What is being asked –
Could you report every line from the entries that includes the word "degrees"?

[Object correspondence data]
◆ ◆ ◆

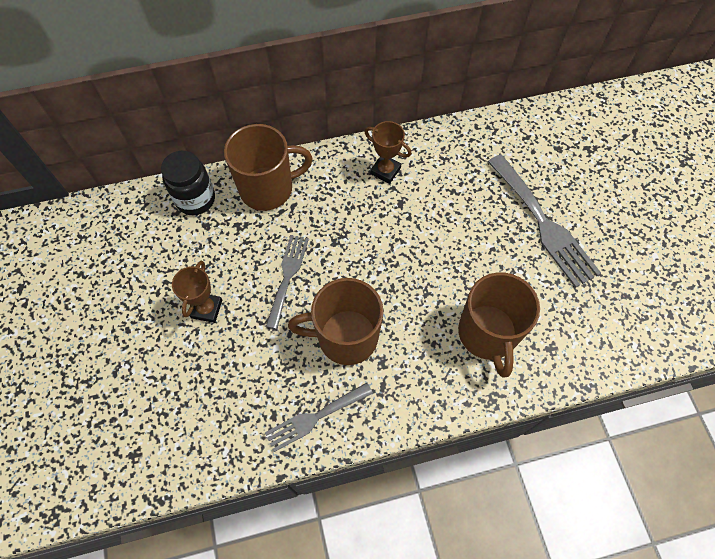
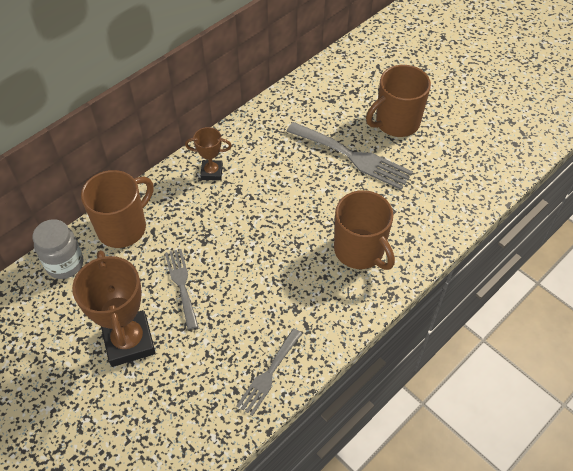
camera: 30 degrees left, 10 degrees down
black jar [161,151,215,215] -> grey jar [33,219,83,279]
brown trophy [172,261,222,323] -> brown trophy [72,250,156,367], size x1.88
brown mug [288,278,383,365] -> brown mug moved to [366,65,431,137]

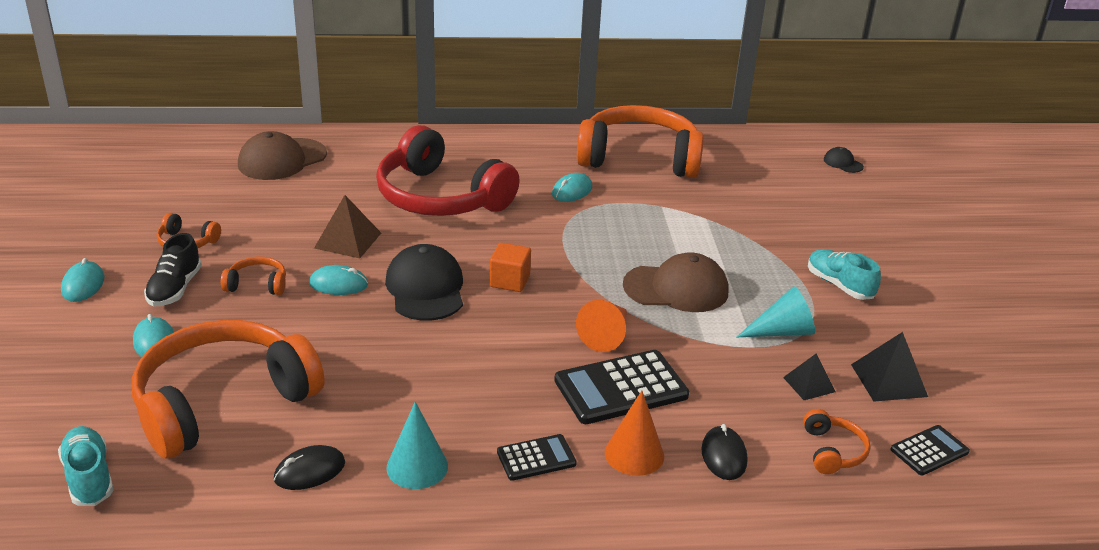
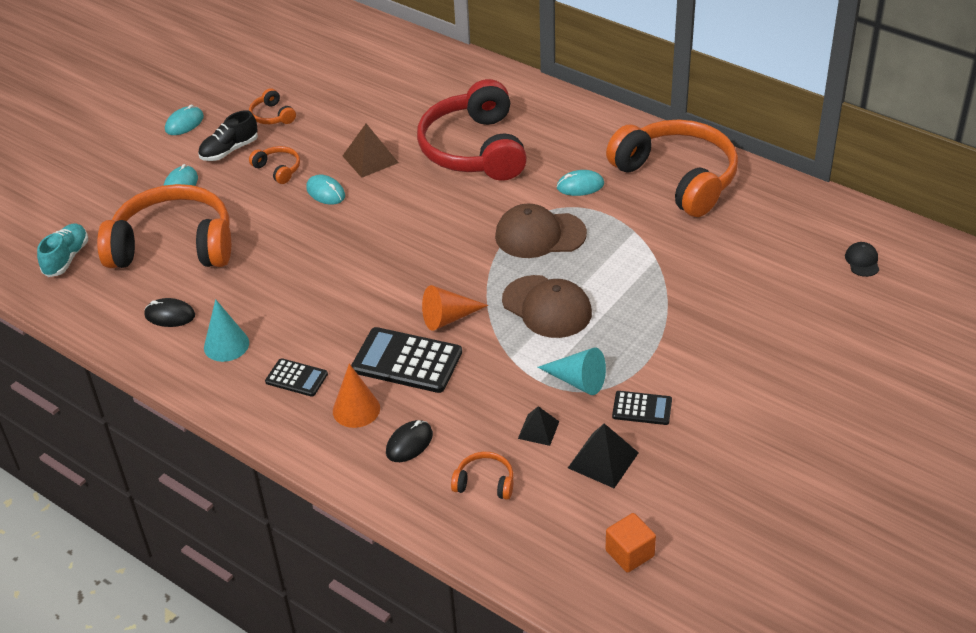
camera: 45 degrees right, 10 degrees up
brown cap [238,131,327,180] -> brown cap moved to [495,204,587,258]
black cap [385,244,463,321] -> none
orange cube [490,243,531,292] -> orange cube moved to [606,513,656,573]
orange headphones [803,409,870,474] -> orange headphones turned 120 degrees counterclockwise [451,452,514,500]
turquoise shoe [808,249,881,300] -> none
black calculator [891,425,970,475] -> black calculator moved to [612,391,672,425]

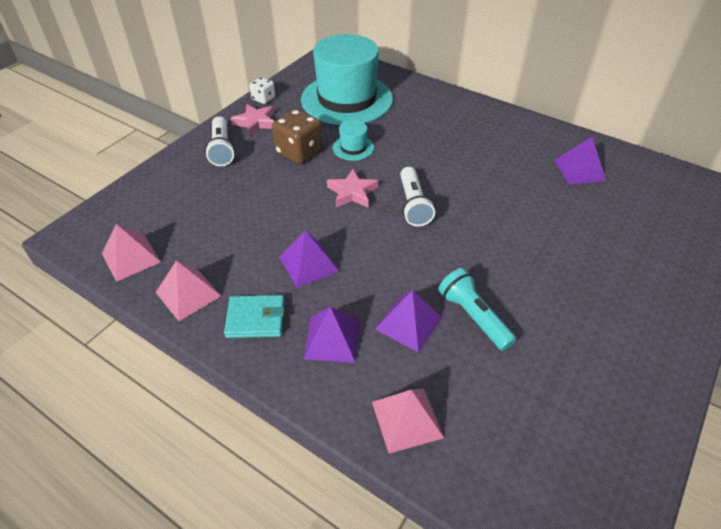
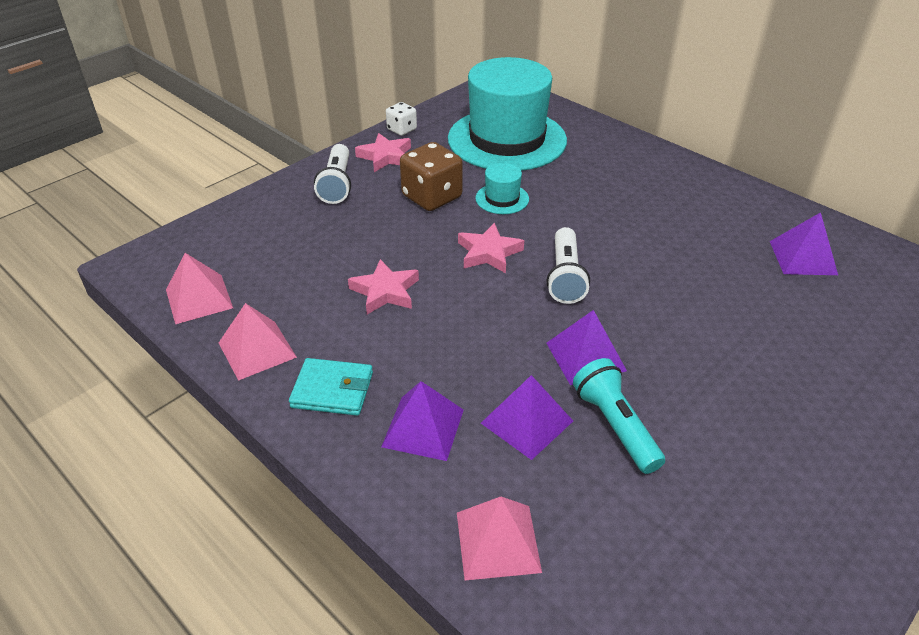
camera: 10 degrees right, 5 degrees down
purple pyramid [279,230,339,288] -> purple pyramid moved to [547,310,627,385]
none -> pink star [348,259,419,314]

◆ ◆ ◆

Exercise response –
camera: 30 degrees left, 10 degrees down
camera: 45 degrees right, 10 degrees up
orange headphones [803,409,870,474] -> orange headphones turned 120 degrees counterclockwise [451,452,514,500]
camera: 10 degrees right, 5 degrees down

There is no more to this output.